Stored data:
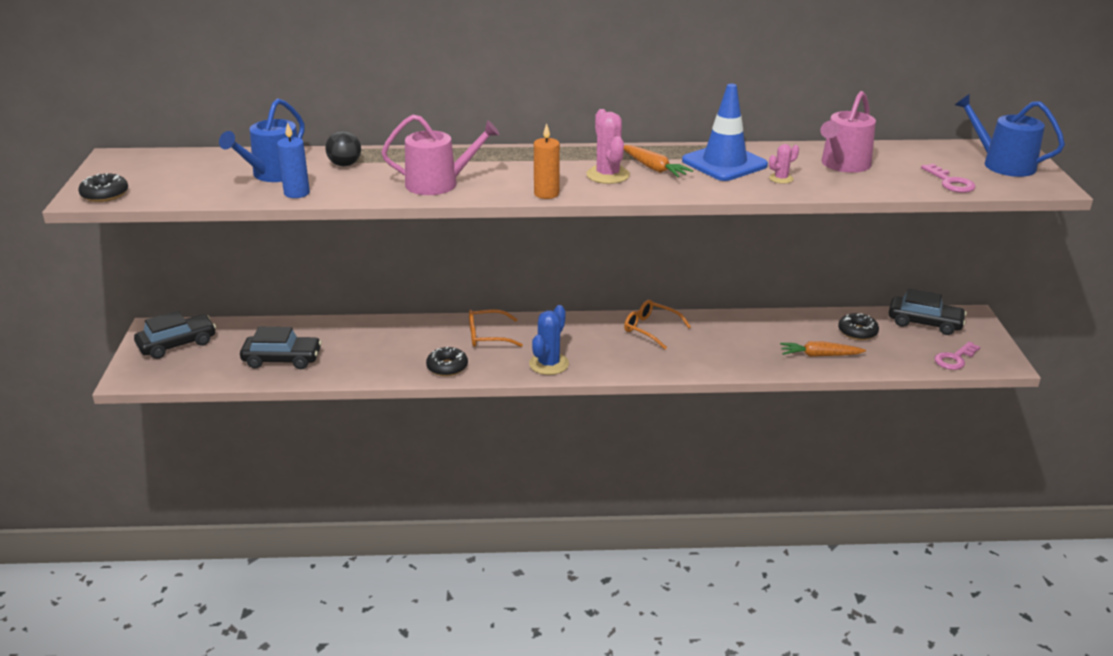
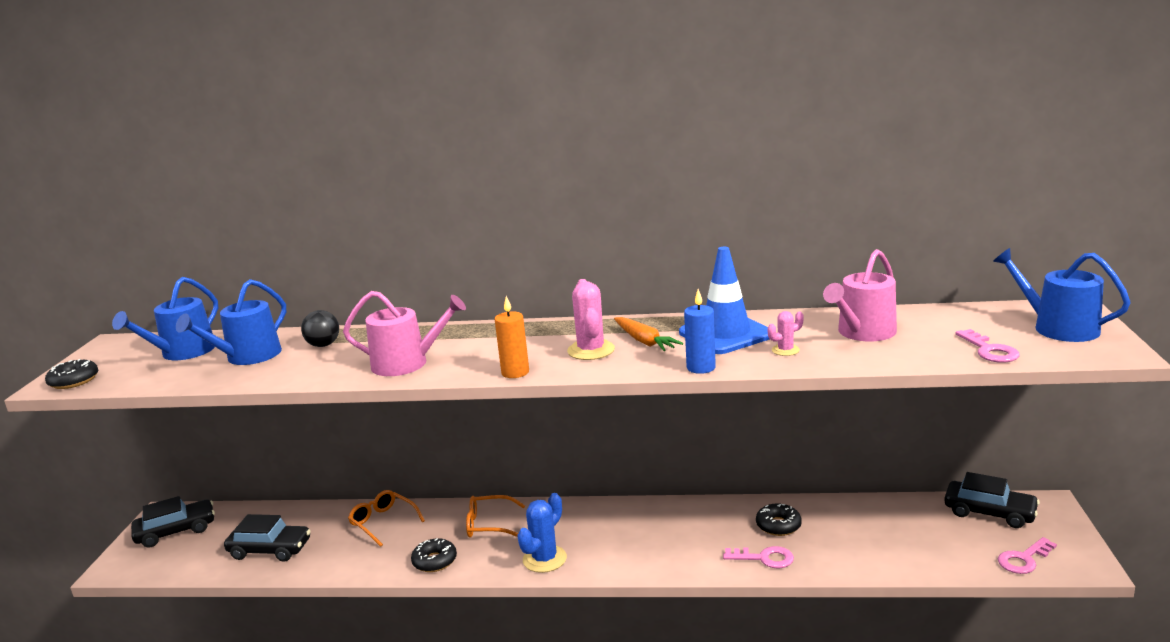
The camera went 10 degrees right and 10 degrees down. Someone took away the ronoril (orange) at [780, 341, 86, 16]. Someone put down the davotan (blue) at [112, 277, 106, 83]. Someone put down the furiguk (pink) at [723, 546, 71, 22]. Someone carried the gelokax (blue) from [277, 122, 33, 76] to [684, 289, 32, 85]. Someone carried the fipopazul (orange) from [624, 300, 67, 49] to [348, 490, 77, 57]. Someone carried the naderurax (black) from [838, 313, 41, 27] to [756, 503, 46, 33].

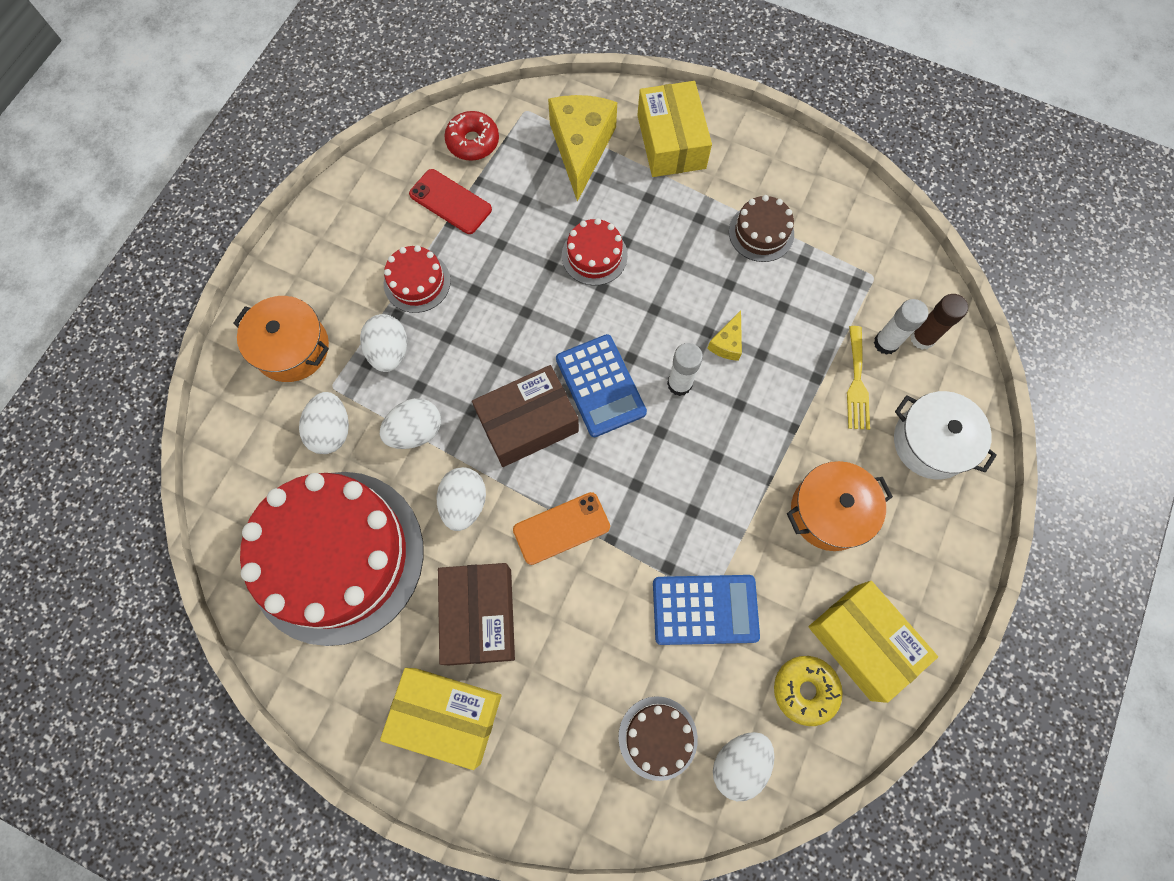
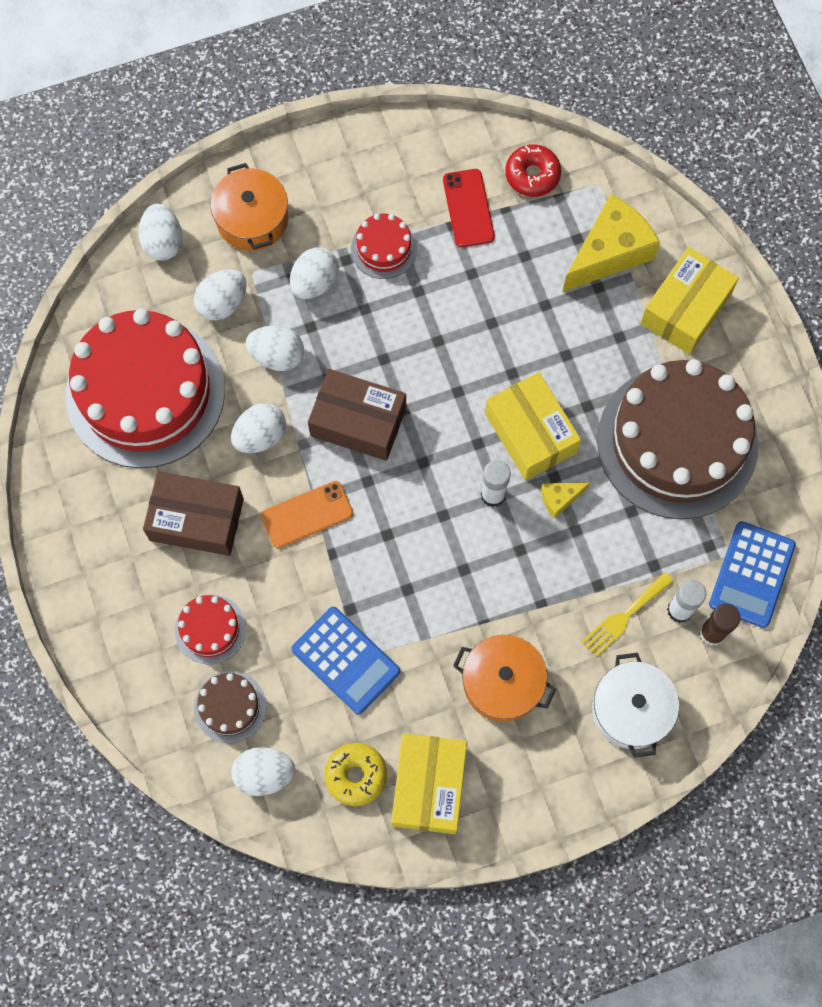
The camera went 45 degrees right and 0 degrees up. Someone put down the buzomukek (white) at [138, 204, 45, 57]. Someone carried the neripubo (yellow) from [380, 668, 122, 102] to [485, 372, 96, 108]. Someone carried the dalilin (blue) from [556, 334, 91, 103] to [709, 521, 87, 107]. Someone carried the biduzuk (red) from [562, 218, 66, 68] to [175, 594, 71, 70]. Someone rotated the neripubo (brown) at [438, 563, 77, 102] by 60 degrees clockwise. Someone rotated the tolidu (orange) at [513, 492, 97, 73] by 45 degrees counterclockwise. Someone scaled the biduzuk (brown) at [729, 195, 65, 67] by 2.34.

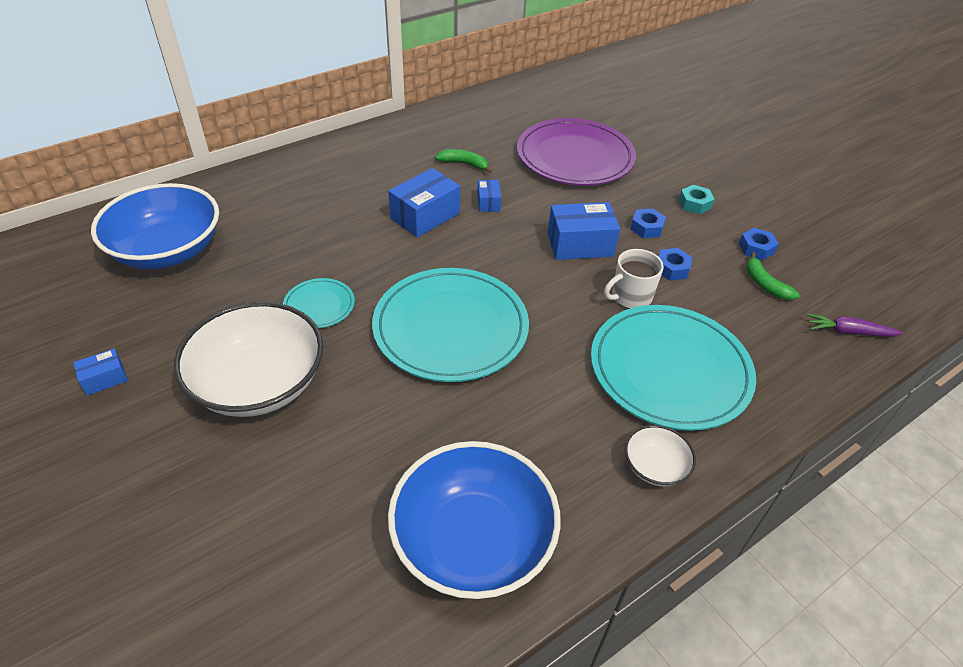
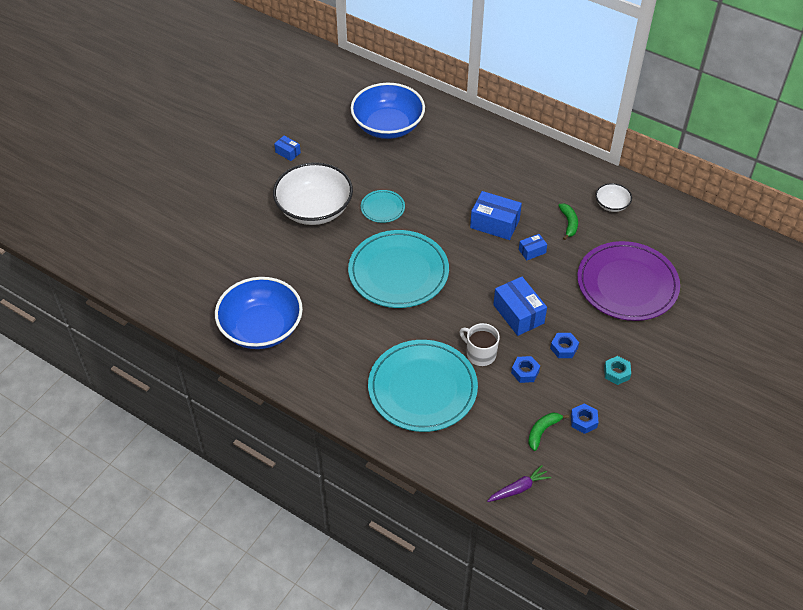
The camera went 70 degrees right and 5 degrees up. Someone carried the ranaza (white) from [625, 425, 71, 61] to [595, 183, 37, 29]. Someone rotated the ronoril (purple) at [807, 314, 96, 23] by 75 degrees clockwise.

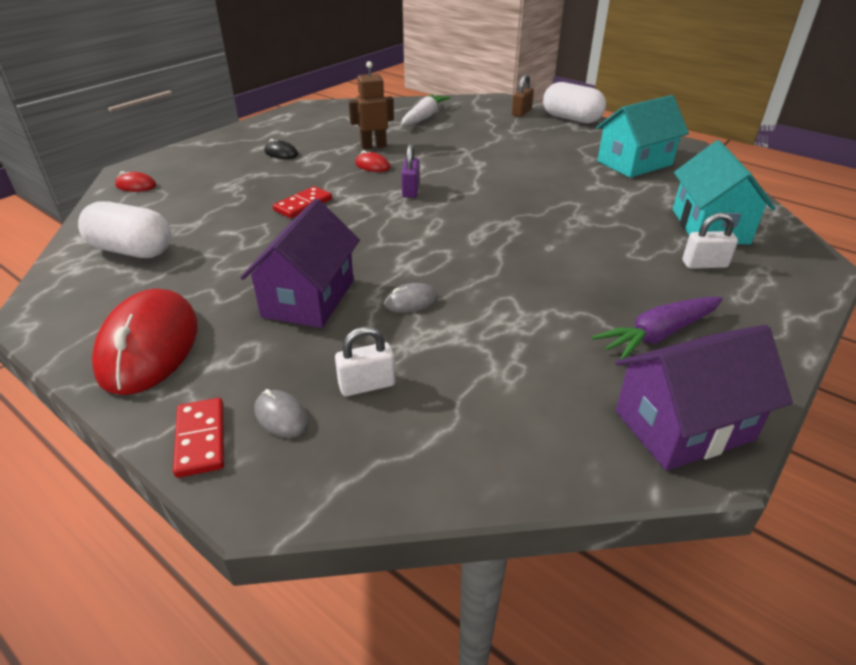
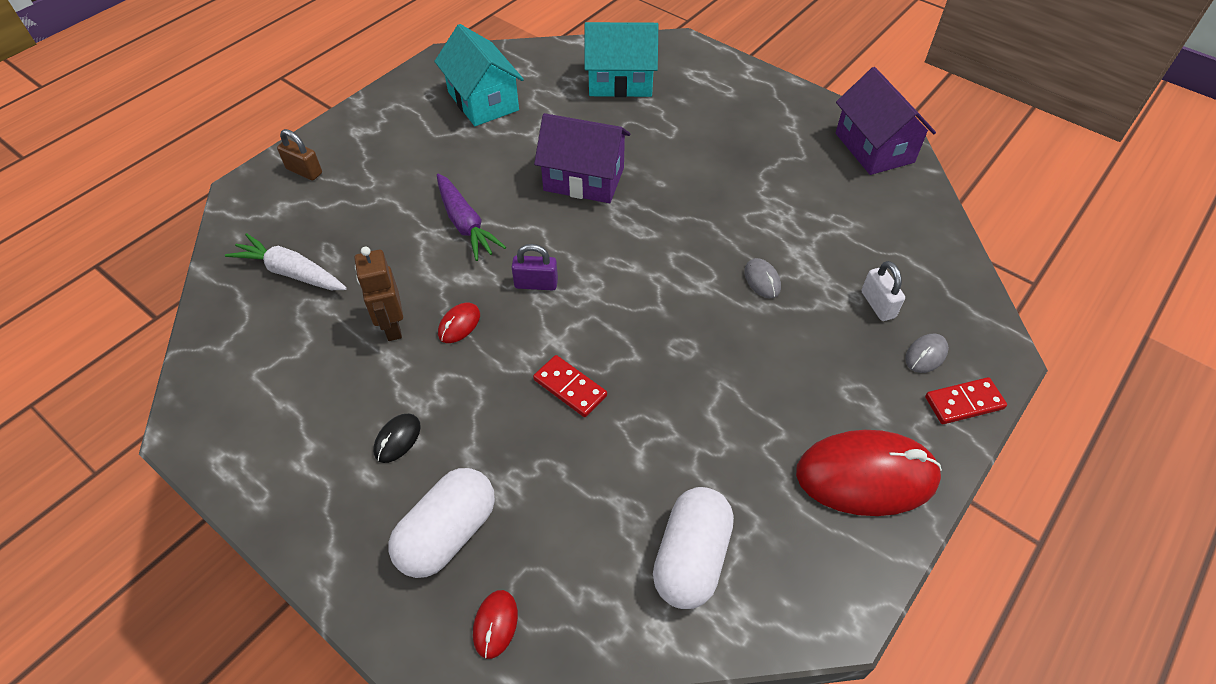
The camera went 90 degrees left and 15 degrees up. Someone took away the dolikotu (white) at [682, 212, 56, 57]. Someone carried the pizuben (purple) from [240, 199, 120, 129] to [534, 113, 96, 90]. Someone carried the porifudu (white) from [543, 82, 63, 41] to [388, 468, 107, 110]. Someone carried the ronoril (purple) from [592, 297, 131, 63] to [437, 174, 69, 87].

Task objective: Please return the whole listing exactly. Do not copy its images.

Answer to this problem:
The camera went 10 degrees right and 10 degrees down. Someone took away the ronoril (orange) at [780, 341, 86, 16]. Someone put down the davotan (blue) at [112, 277, 106, 83]. Someone put down the furiguk (pink) at [723, 546, 71, 22]. Someone carried the gelokax (blue) from [277, 122, 33, 76] to [684, 289, 32, 85]. Someone carried the fipopazul (orange) from [624, 300, 67, 49] to [348, 490, 77, 57]. Someone carried the naderurax (black) from [838, 313, 41, 27] to [756, 503, 46, 33].

The camera went 45 degrees right and 0 degrees up. Someone put down the buzomukek (white) at [138, 204, 45, 57]. Someone carried the neripubo (yellow) from [380, 668, 122, 102] to [485, 372, 96, 108]. Someone carried the dalilin (blue) from [556, 334, 91, 103] to [709, 521, 87, 107]. Someone carried the biduzuk (red) from [562, 218, 66, 68] to [175, 594, 71, 70]. Someone rotated the neripubo (brown) at [438, 563, 77, 102] by 60 degrees clockwise. Someone rotated the tolidu (orange) at [513, 492, 97, 73] by 45 degrees counterclockwise. Someone scaled the biduzuk (brown) at [729, 195, 65, 67] by 2.34.

The camera went 70 degrees right and 5 degrees up. Someone carried the ranaza (white) from [625, 425, 71, 61] to [595, 183, 37, 29]. Someone rotated the ronoril (purple) at [807, 314, 96, 23] by 75 degrees clockwise.

The camera went 90 degrees left and 15 degrees up. Someone took away the dolikotu (white) at [682, 212, 56, 57]. Someone carried the pizuben (purple) from [240, 199, 120, 129] to [534, 113, 96, 90]. Someone carried the porifudu (white) from [543, 82, 63, 41] to [388, 468, 107, 110]. Someone carried the ronoril (purple) from [592, 297, 131, 63] to [437, 174, 69, 87].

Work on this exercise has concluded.